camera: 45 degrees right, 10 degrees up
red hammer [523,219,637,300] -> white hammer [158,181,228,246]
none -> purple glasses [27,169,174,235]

————

Exactly the lines from the one containing "red hammer [523,219,637,300]" through the last line of the material above are to be returned, with nothing else.

red hammer [523,219,637,300] -> white hammer [158,181,228,246]
none -> purple glasses [27,169,174,235]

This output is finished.